Object state change records:

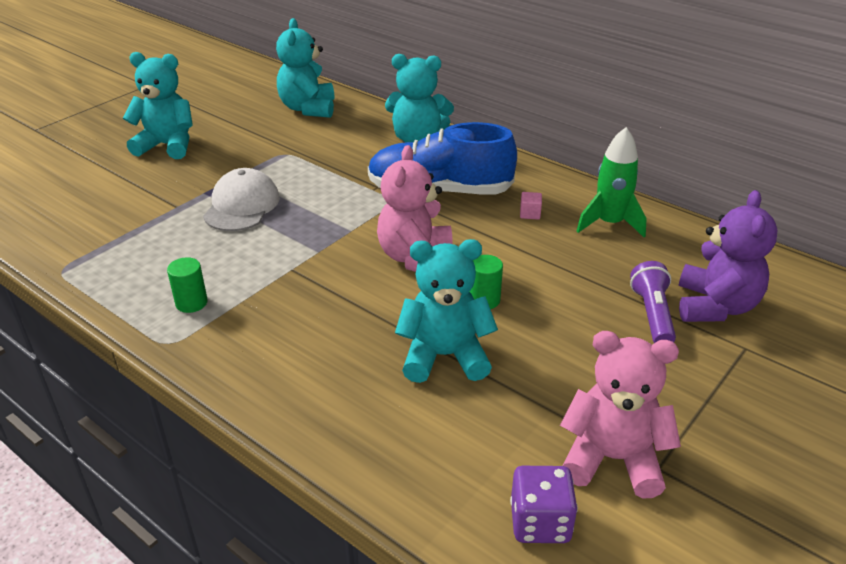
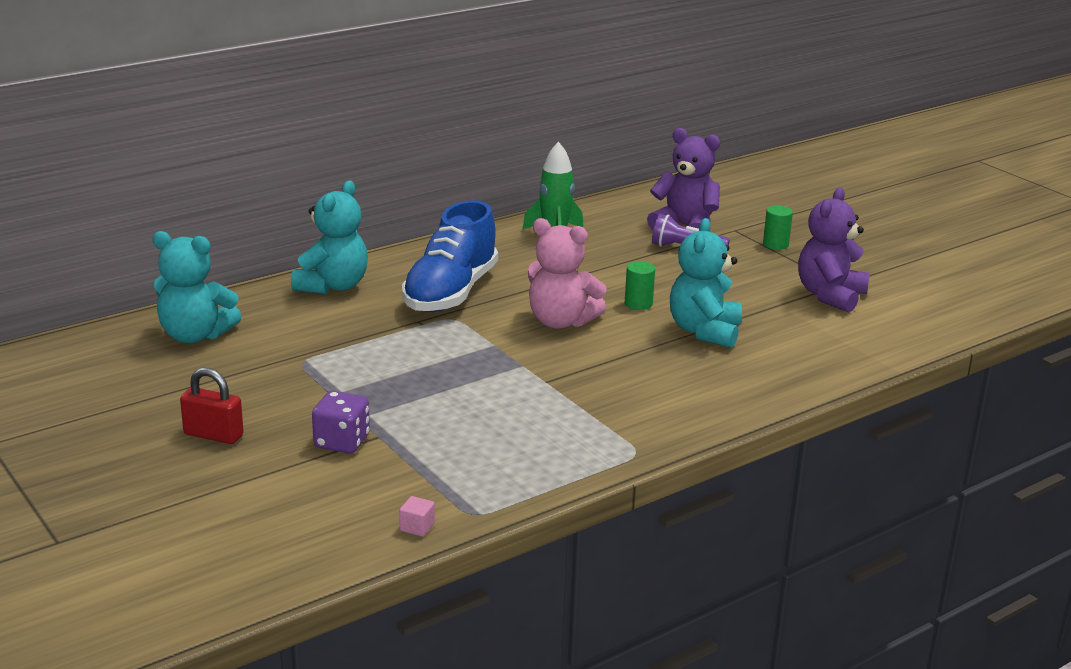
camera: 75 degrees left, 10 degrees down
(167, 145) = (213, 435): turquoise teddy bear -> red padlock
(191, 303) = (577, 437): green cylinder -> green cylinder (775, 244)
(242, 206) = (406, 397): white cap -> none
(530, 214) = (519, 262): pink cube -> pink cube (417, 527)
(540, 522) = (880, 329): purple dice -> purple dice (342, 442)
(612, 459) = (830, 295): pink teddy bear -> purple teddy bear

==

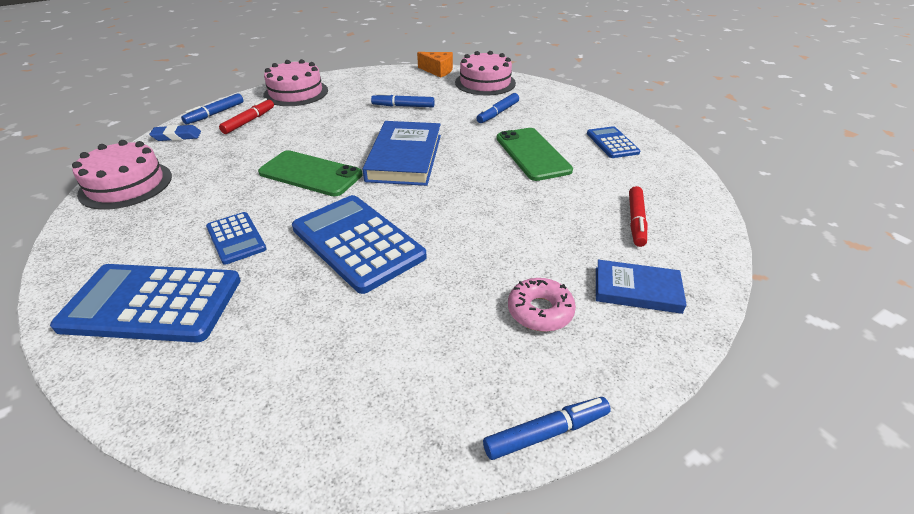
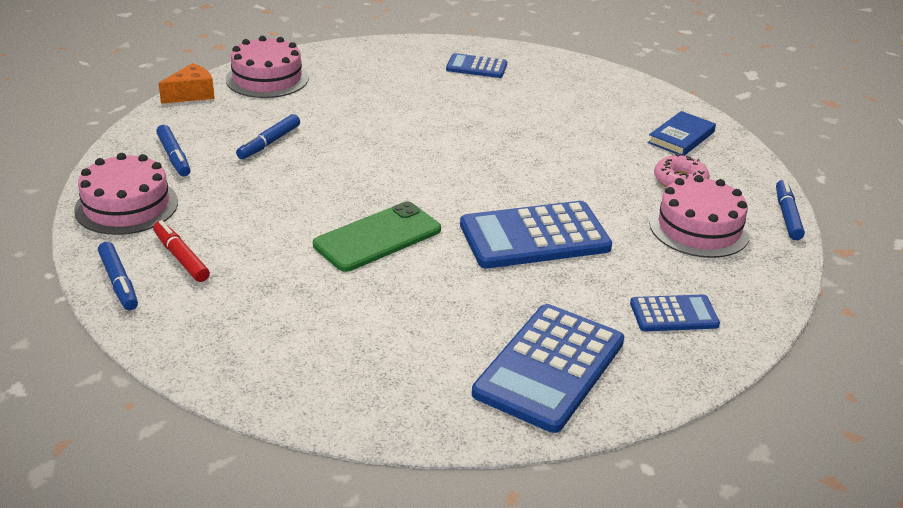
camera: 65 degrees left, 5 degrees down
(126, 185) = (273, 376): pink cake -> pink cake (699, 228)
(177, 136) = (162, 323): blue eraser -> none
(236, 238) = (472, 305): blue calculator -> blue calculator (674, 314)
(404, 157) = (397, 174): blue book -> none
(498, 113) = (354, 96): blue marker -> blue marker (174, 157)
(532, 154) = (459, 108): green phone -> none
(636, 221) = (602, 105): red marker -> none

==

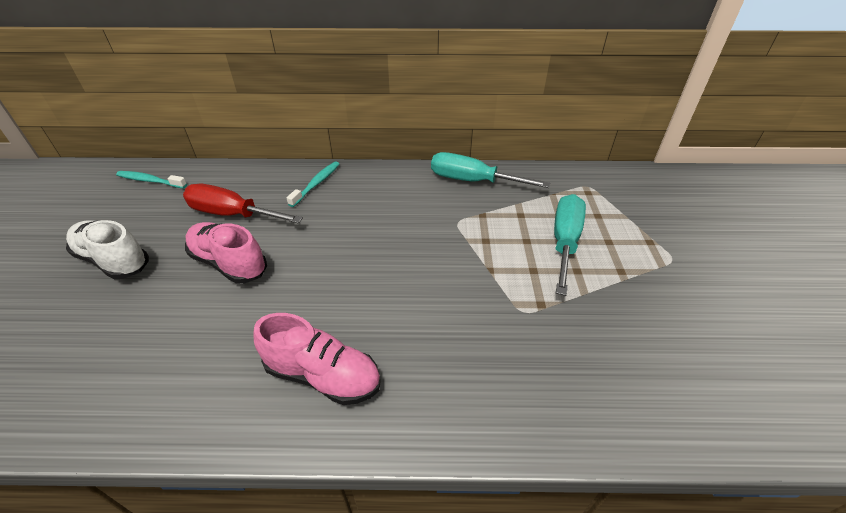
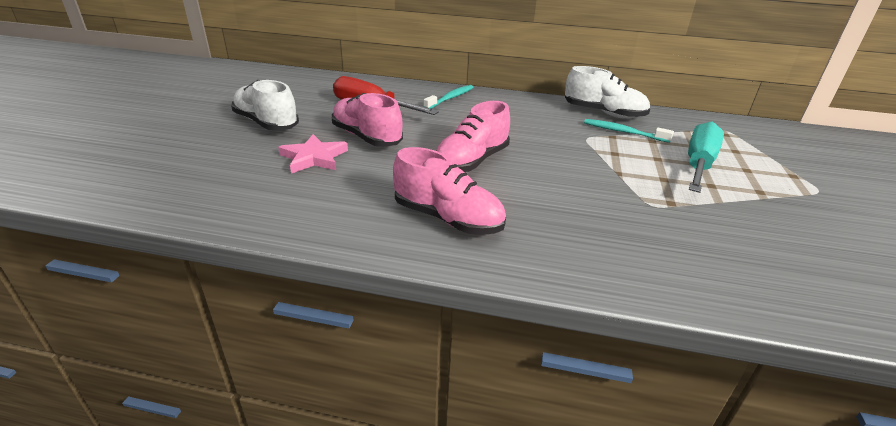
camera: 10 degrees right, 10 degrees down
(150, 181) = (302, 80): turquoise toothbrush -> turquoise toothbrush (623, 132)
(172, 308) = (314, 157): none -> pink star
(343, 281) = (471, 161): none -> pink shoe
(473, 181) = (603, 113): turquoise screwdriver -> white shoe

**PROBLEM:** Produce only the lines from the line containing "(242, 206) = (406, 397): white cap -> none" through the line containing "(612, 459) = (830, 295): pink", inclusive of both, exactly as they stand in the entries above.

**TASK SOLUTION:**
(242, 206) = (406, 397): white cap -> none
(530, 214) = (519, 262): pink cube -> pink cube (417, 527)
(540, 522) = (880, 329): purple dice -> purple dice (342, 442)
(612, 459) = (830, 295): pink teddy bear -> purple teddy bear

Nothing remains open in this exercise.